• Your goal: In the entries below, find the line with "R105: 3.3k (+9V, N19) -> 3.3k (+9V, N6)" and the line with "SW105: none -> switch (COM, N6)". Return those two lines and all lines between them, exactly.

• Records supplied:
-=-=-

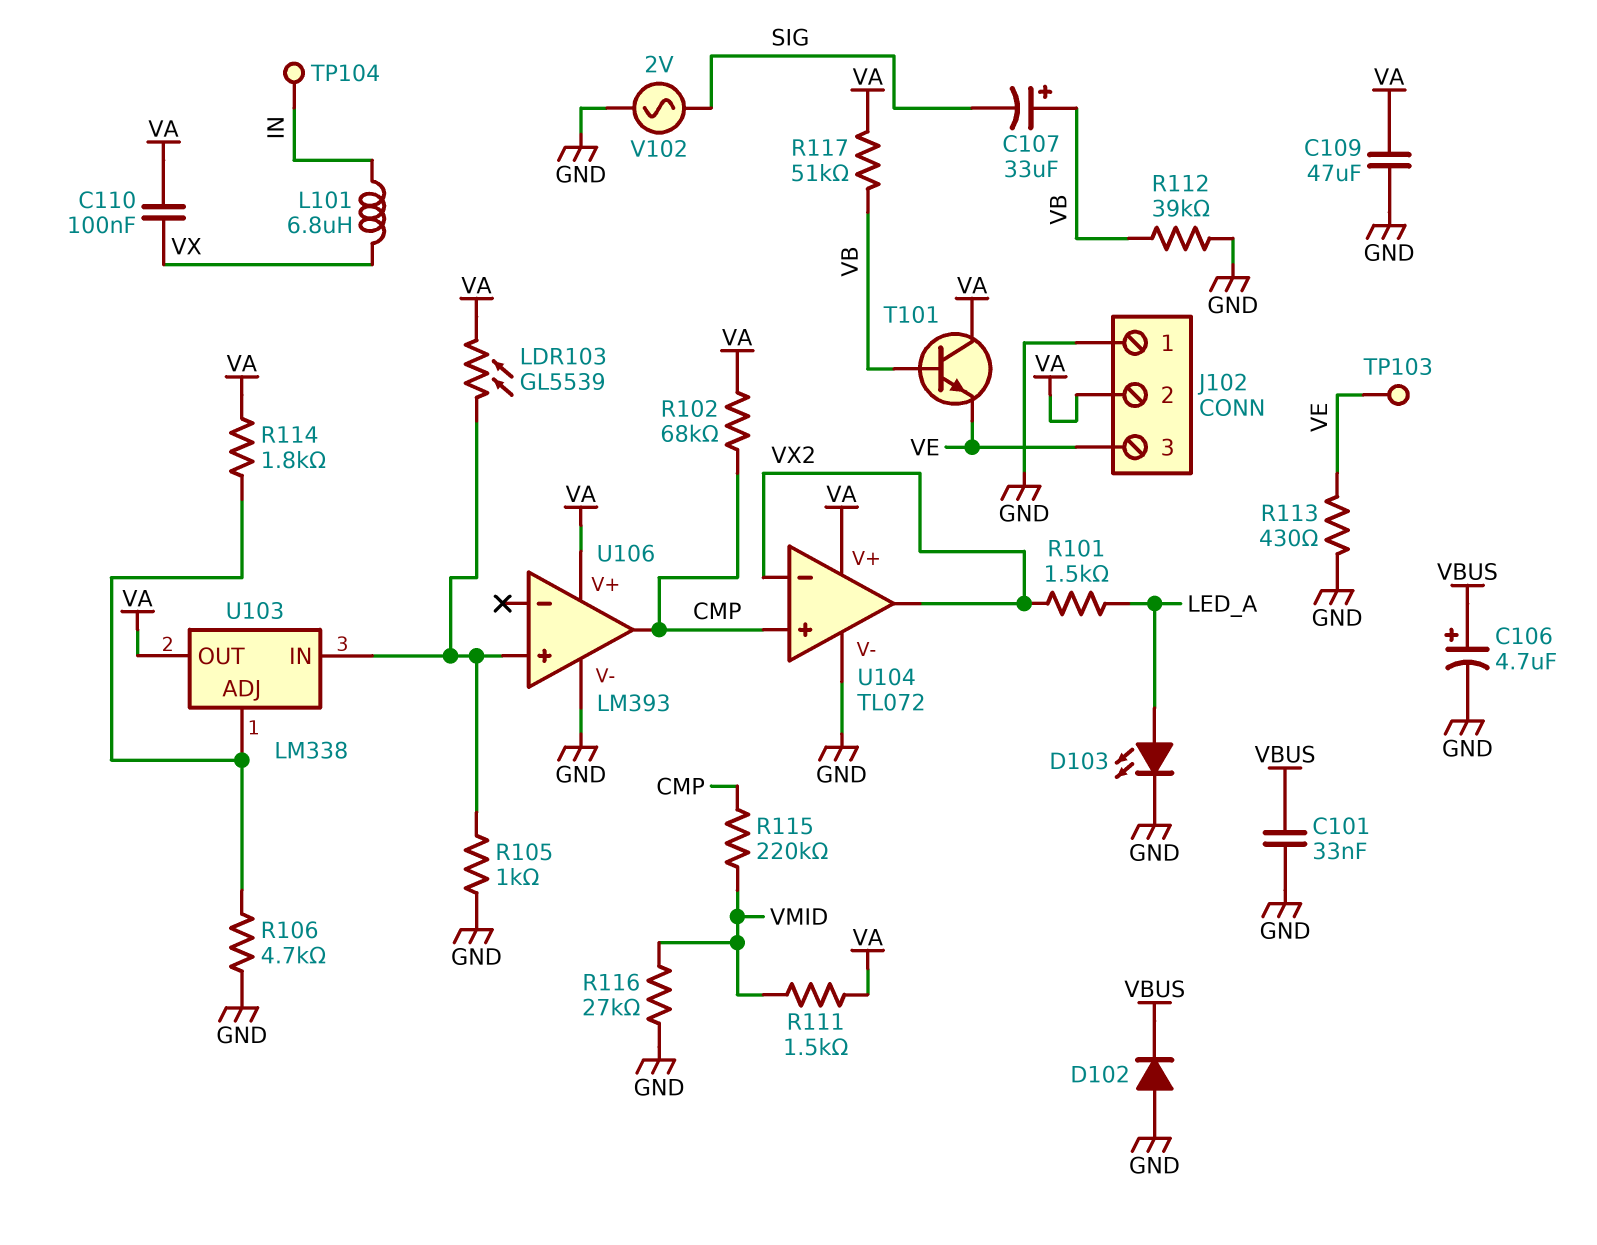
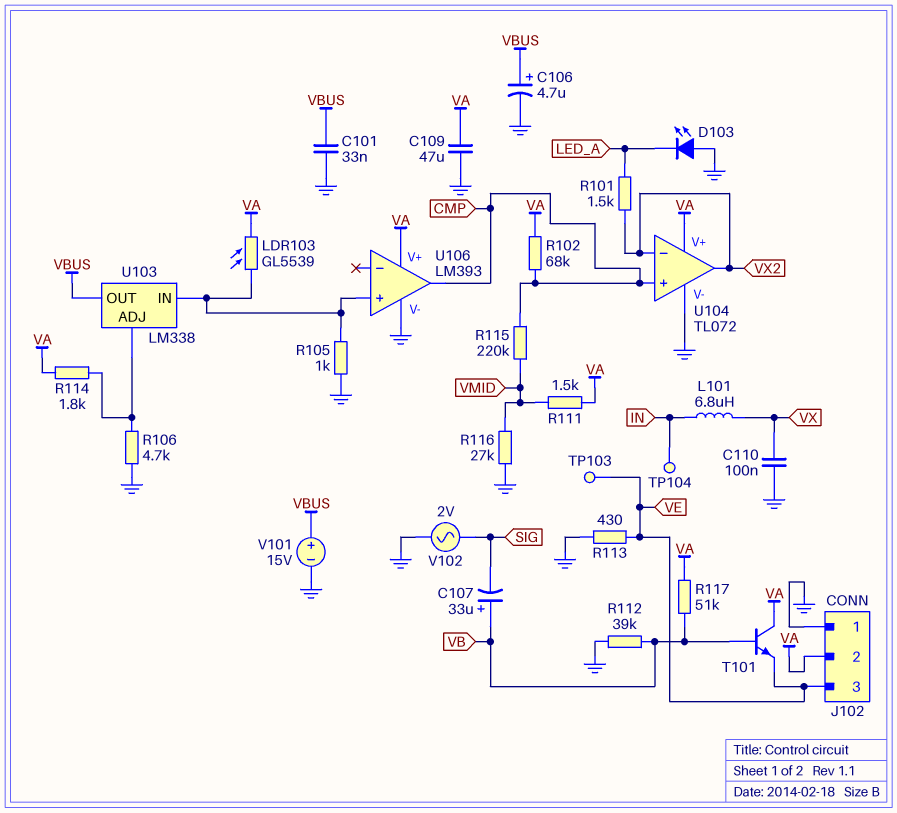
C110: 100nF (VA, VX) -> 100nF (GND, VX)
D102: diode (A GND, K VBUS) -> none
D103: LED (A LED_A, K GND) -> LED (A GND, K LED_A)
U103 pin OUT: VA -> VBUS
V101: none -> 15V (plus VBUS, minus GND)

-=-=-

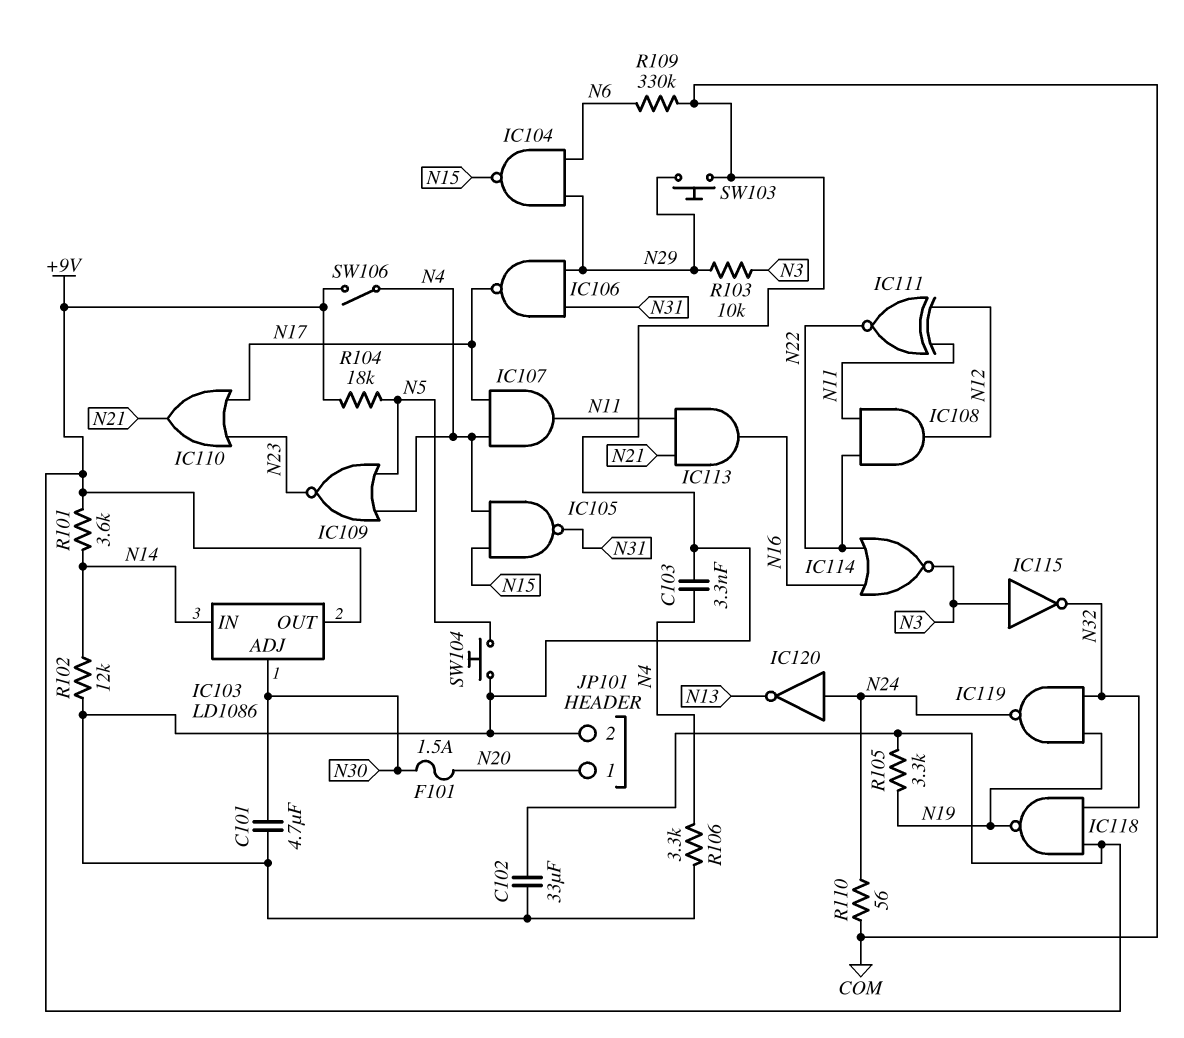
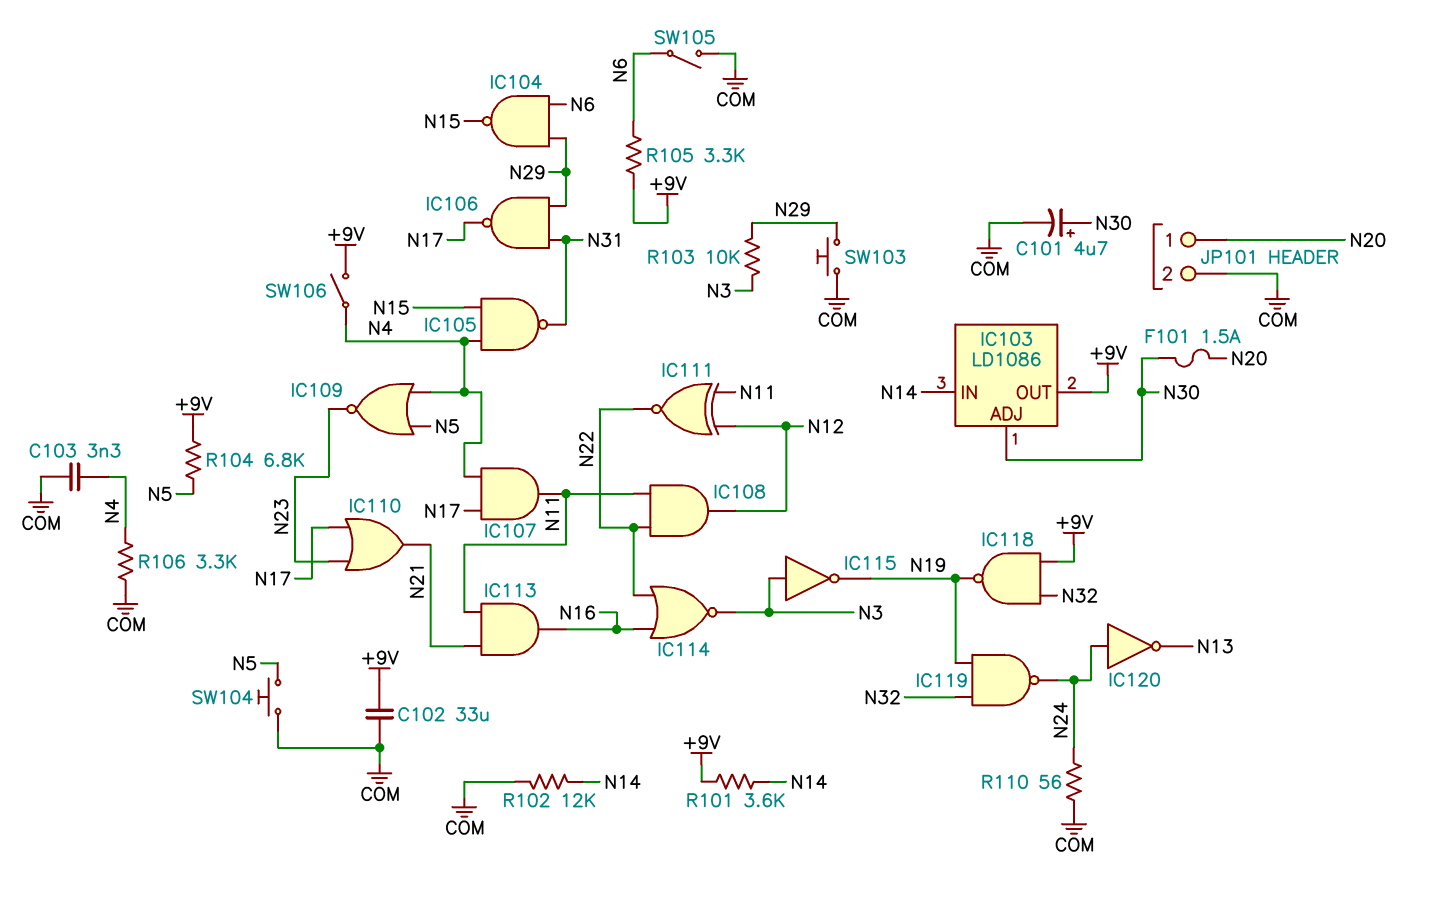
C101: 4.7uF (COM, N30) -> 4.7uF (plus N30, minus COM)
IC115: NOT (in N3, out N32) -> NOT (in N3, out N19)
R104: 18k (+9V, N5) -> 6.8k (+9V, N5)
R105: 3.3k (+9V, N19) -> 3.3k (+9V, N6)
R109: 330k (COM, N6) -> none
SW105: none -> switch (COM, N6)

-=-=-

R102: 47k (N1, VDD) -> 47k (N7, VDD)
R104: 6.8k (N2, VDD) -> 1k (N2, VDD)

-=-=-

• Answer box:
R105: 3.3k (+9V, N19) -> 3.3k (+9V, N6)
R109: 330k (COM, N6) -> none
SW105: none -> switch (COM, N6)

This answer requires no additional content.